[Given data — start]
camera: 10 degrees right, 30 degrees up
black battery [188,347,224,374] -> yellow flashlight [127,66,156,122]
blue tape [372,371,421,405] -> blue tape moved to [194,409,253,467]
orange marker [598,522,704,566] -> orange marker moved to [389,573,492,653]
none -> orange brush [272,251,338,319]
[Given data — finish]
[Given data — start]
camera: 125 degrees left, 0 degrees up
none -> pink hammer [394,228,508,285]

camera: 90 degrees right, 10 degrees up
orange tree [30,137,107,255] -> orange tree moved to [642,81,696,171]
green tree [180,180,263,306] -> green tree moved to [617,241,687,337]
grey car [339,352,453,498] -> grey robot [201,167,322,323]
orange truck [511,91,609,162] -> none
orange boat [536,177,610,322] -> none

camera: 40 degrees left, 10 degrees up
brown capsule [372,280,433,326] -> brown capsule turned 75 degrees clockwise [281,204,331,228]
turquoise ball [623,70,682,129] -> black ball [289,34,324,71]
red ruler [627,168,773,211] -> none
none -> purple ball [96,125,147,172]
[Given data — finish]
[Given data — start]
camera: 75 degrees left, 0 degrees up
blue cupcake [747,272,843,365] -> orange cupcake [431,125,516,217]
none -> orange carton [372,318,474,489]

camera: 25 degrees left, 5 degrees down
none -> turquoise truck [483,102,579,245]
[Given data — finish]
Scan the lines above for "orange boat [536,177,610,322] -> none" and for "turquoise ball [623,70,682,129]". Repeat exactly the line holding each of them and every line in between.

orange boat [536,177,610,322] -> none

camera: 40 degrees left, 10 degrees up
brown capsule [372,280,433,326] -> brown capsule turned 75 degrees clockwise [281,204,331,228]
turquoise ball [623,70,682,129] -> black ball [289,34,324,71]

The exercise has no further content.